⟨
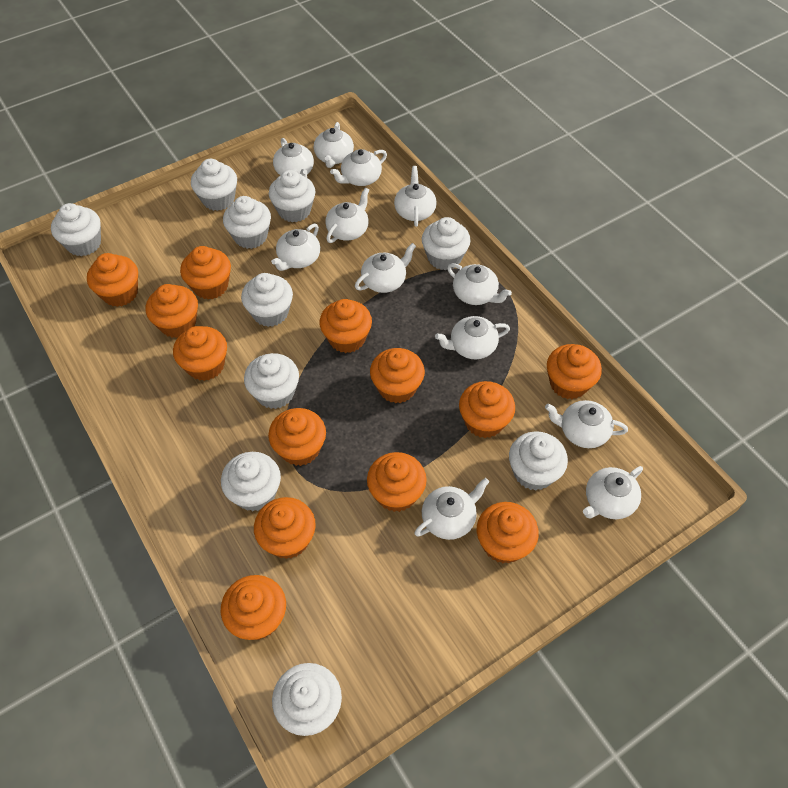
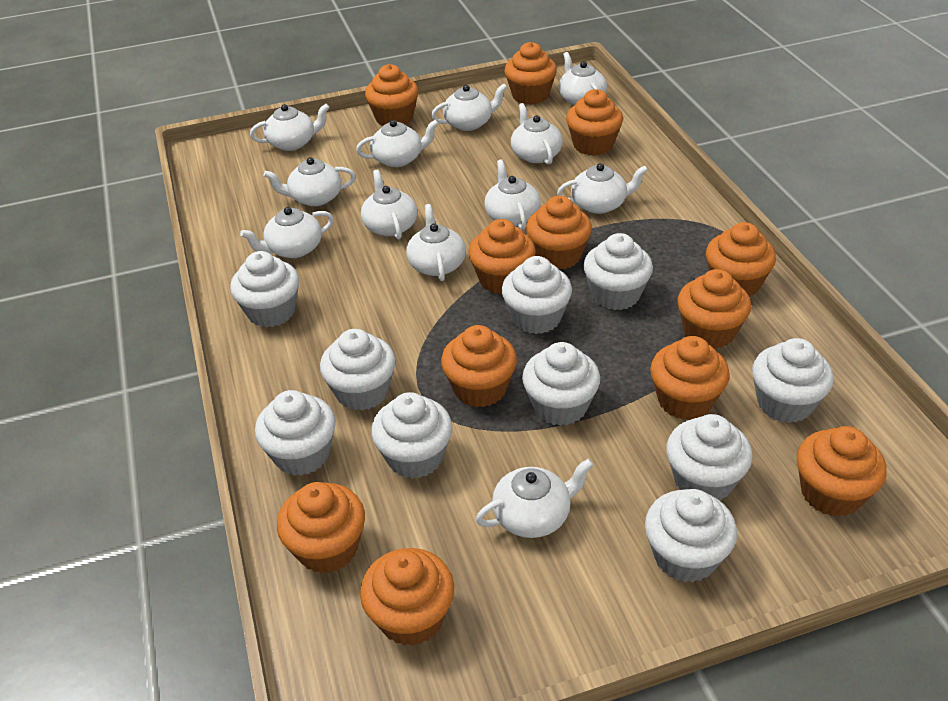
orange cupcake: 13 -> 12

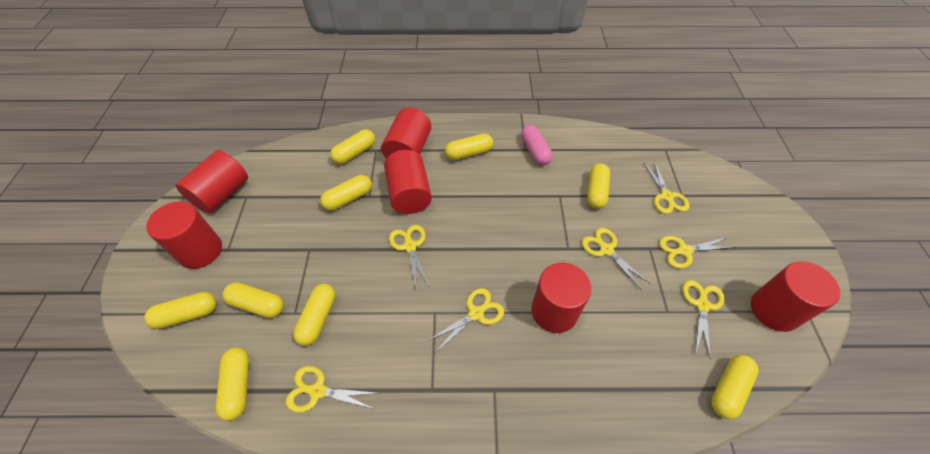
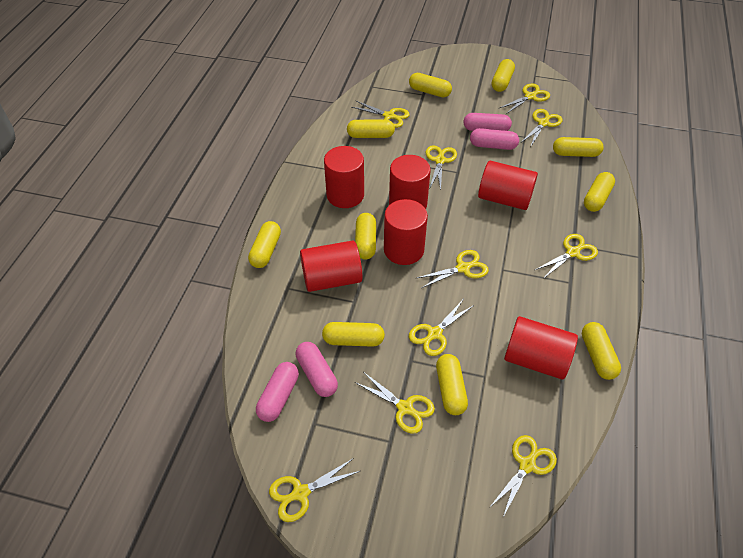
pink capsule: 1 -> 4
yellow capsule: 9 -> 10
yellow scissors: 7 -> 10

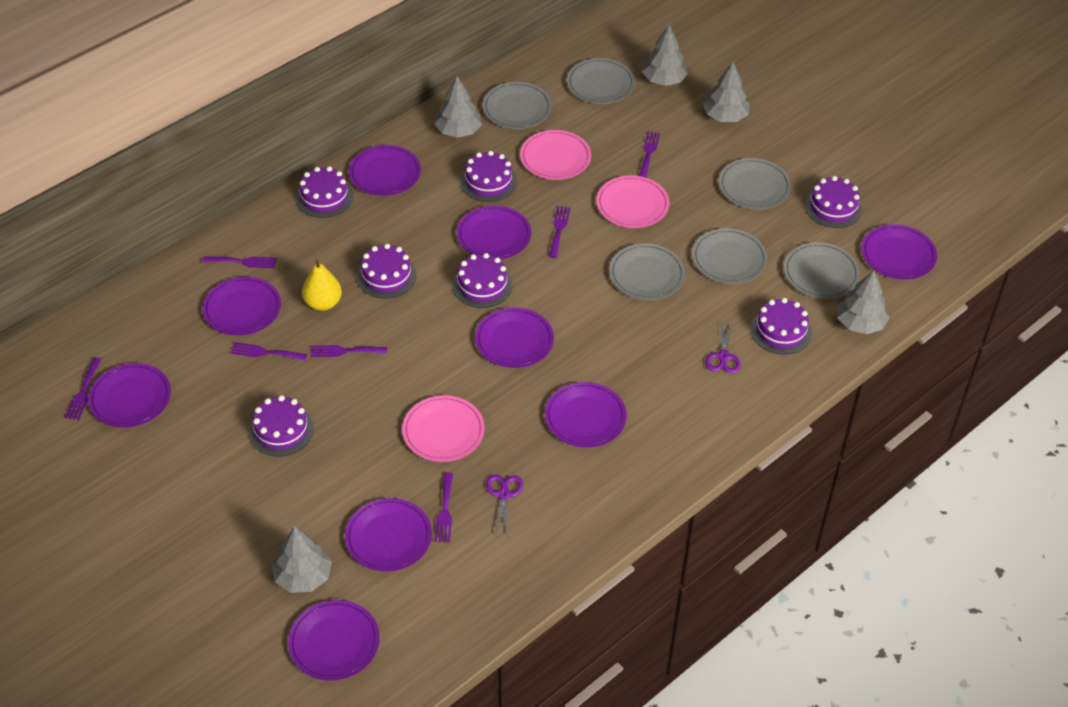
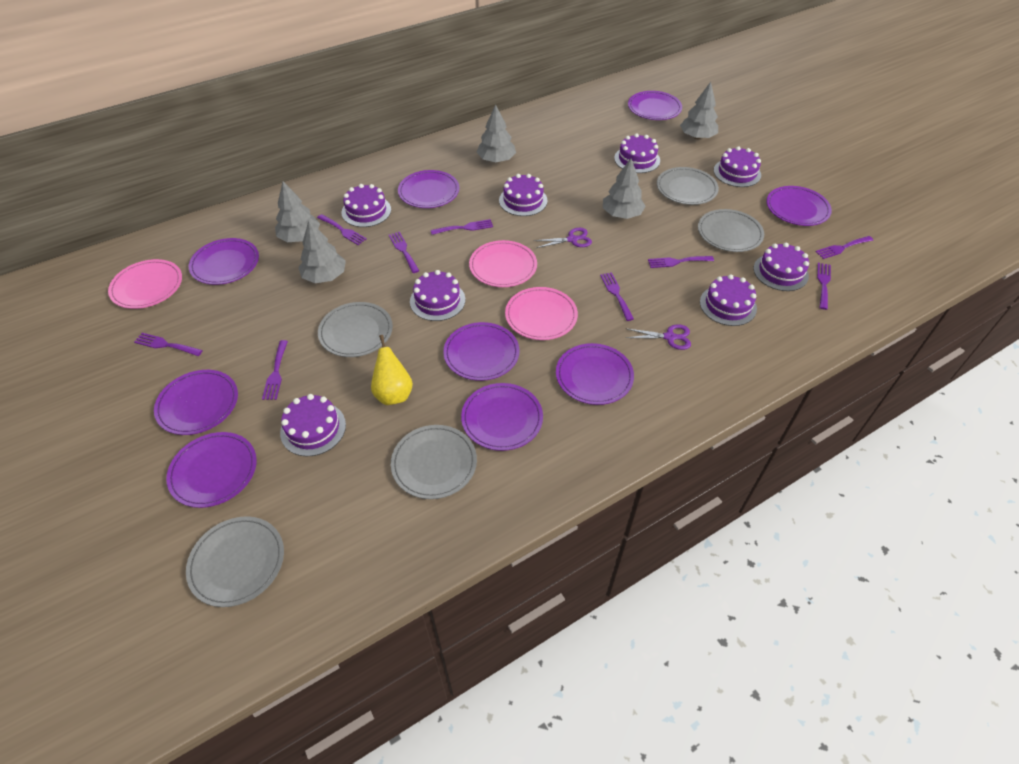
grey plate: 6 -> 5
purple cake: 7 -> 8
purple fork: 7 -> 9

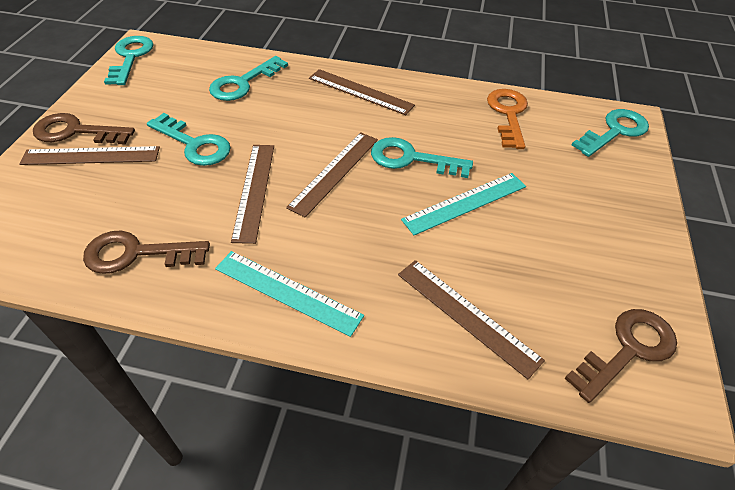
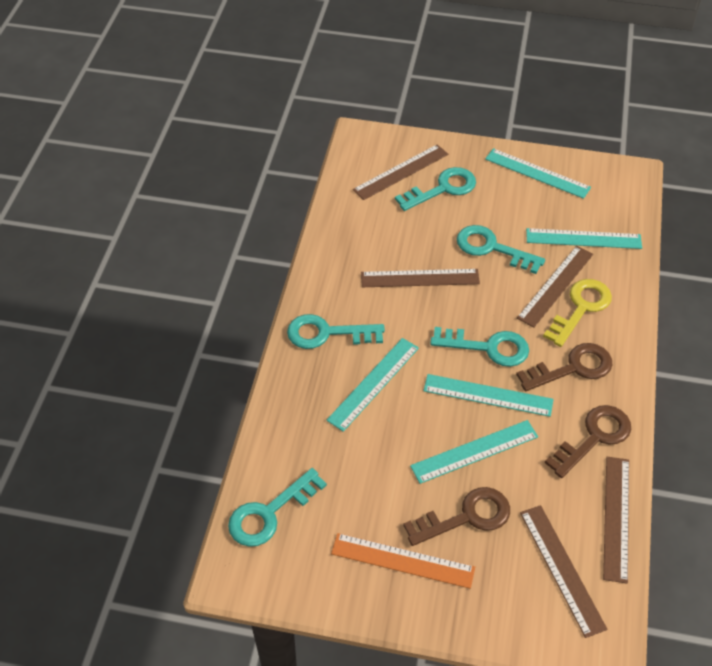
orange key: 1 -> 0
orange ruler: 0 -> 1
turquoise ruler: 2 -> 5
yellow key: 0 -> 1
⟩
**THE PROBLEM**
Reproduce every line from the entries that holds the word "yellow".

**ANSWER BOX**
yellow capsule: 9 -> 10
yellow scissors: 7 -> 10
yellow key: 0 -> 1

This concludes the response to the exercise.